● Task inputs:
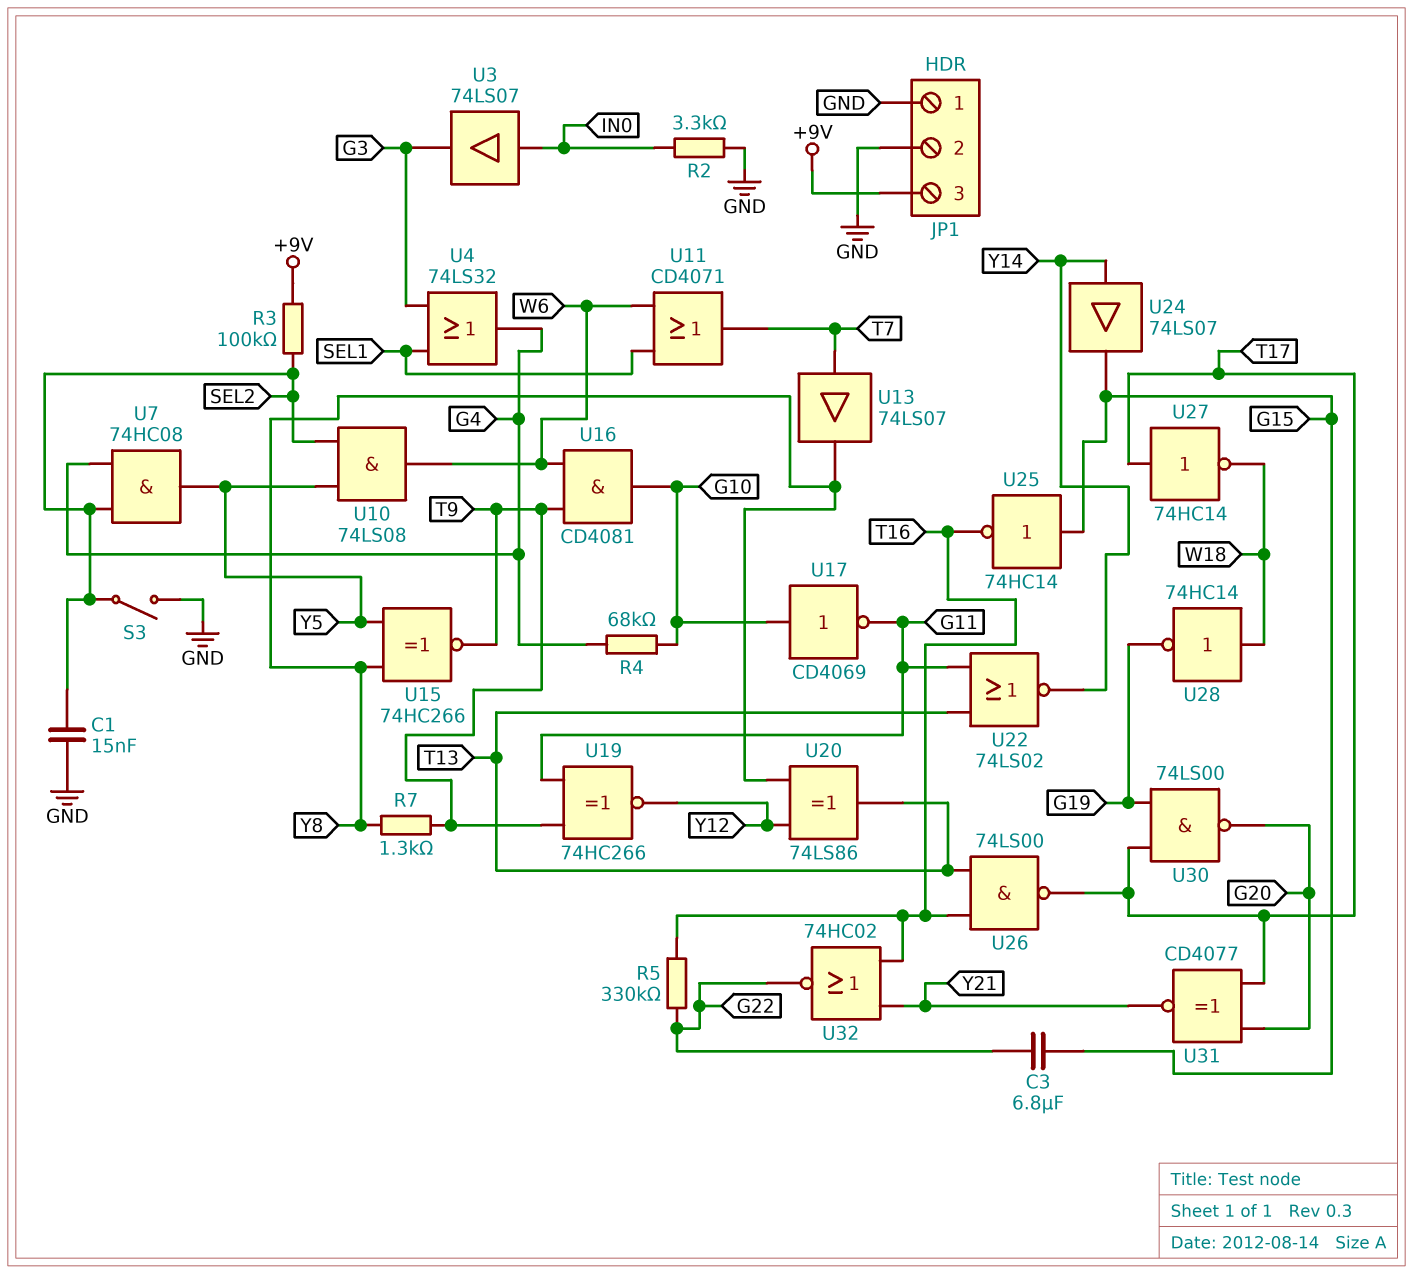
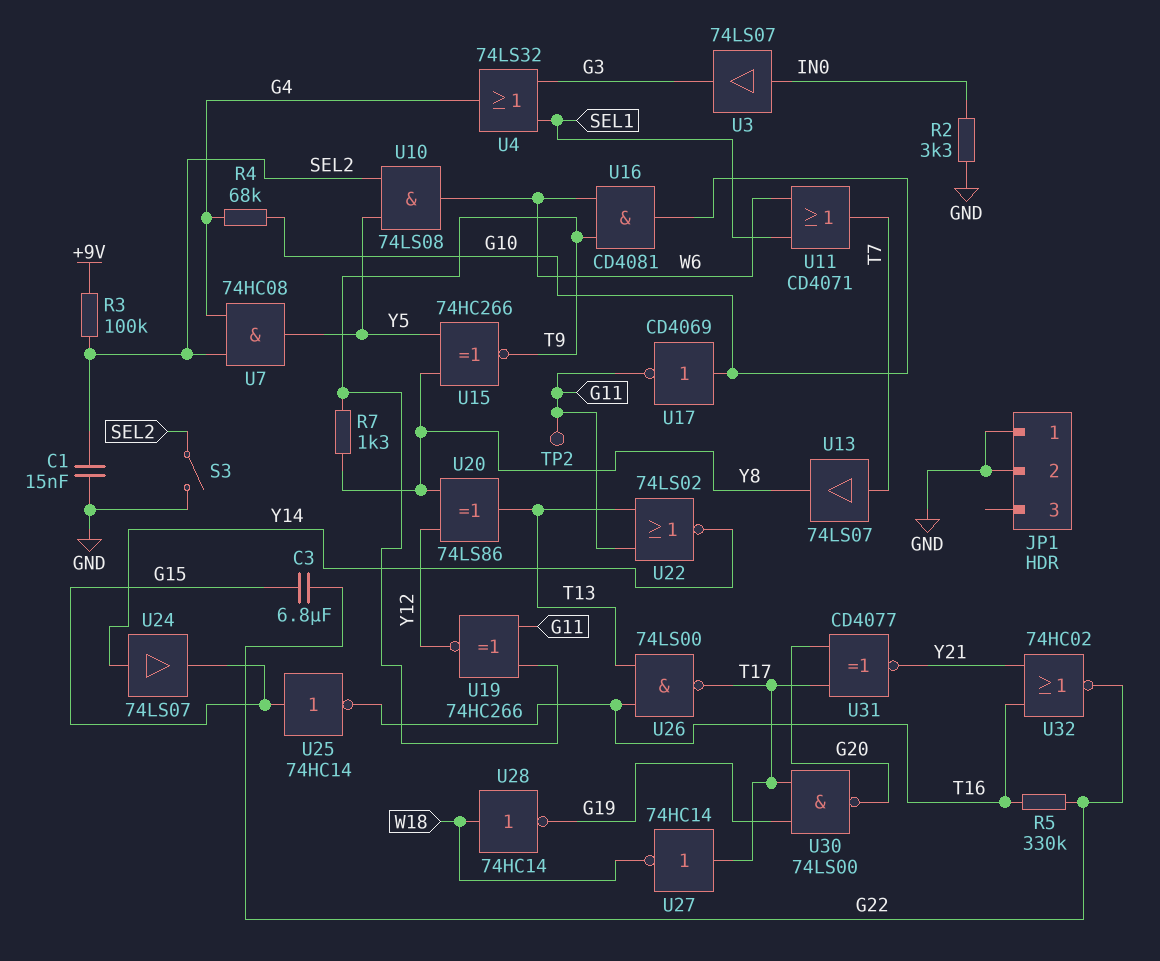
JP1 pin 3: +9V -> none
TP2: none -> test point (G11)

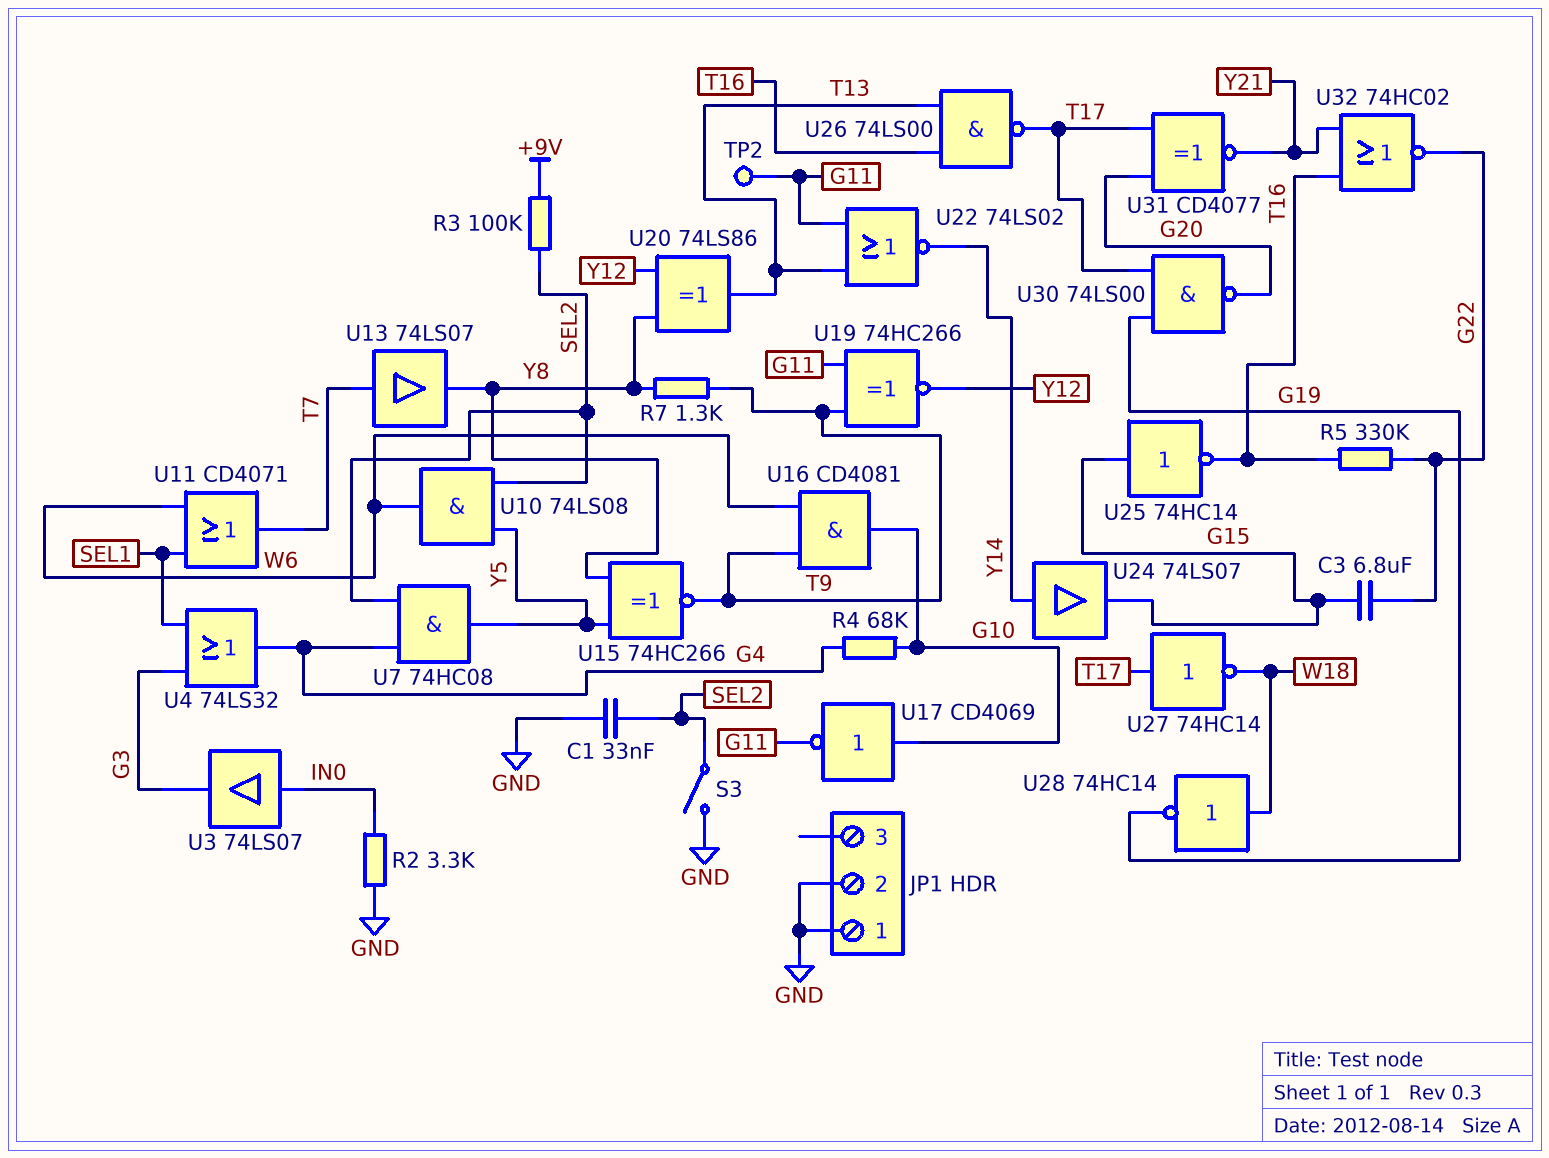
C1: 15nF (GND, SEL2) -> 33nF (GND, SEL2)

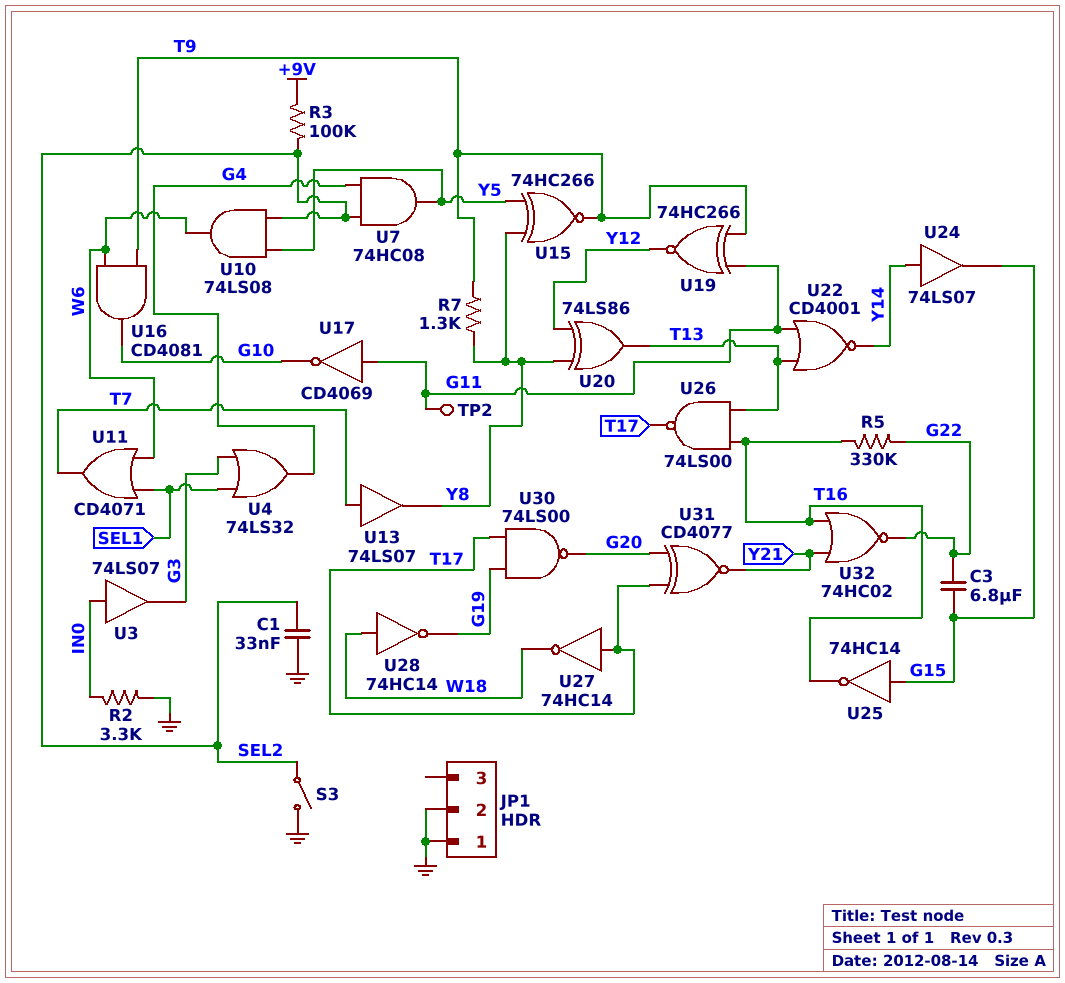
R4: 68k (G4, G10) -> none
U17: NOT CD4069 (in G10, out G11) -> NOT CD4069 (in G11, out G10)
U22: NOR 74LS02 (in G11, in T13, out Y14) -> NOR CD4001 (in G11, in T13, out Y14)

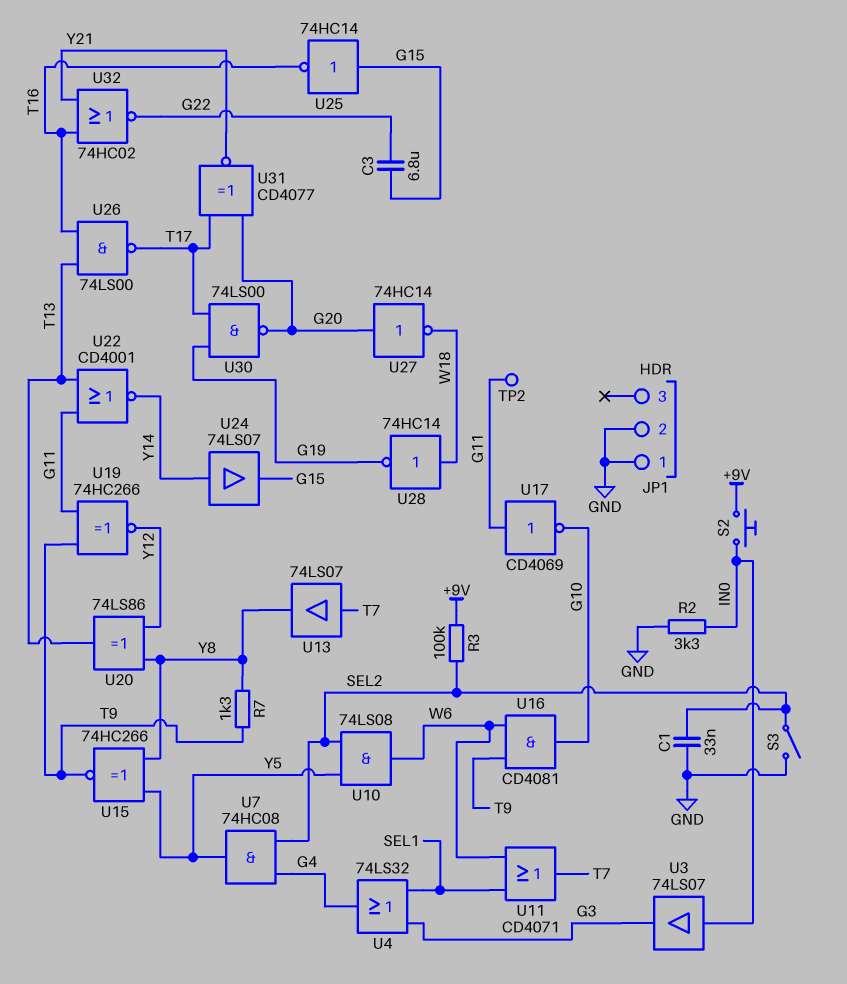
R5: 330k (G22, T16) -> none
S2: none -> button (+9V, IN0)
U27: NOT 74HC14 (in T17, out W18) -> NOT 74HC14 (in G20, out W18)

● Task statement: Output the span from the line with "C1: 15nF (GND, SEL2) -> 33nF (GND, SEL2)" through the last line of the data, inclusive and exact, and omit every picture.

● Worked solution:
C1: 15nF (GND, SEL2) -> 33nF (GND, SEL2)

R4: 68k (G4, G10) -> none
U17: NOT CD4069 (in G10, out G11) -> NOT CD4069 (in G11, out G10)
U22: NOR 74LS02 (in G11, in T13, out Y14) -> NOR CD4001 (in G11, in T13, out Y14)

R5: 330k (G22, T16) -> none
S2: none -> button (+9V, IN0)
U27: NOT 74HC14 (in T17, out W18) -> NOT 74HC14 (in G20, out W18)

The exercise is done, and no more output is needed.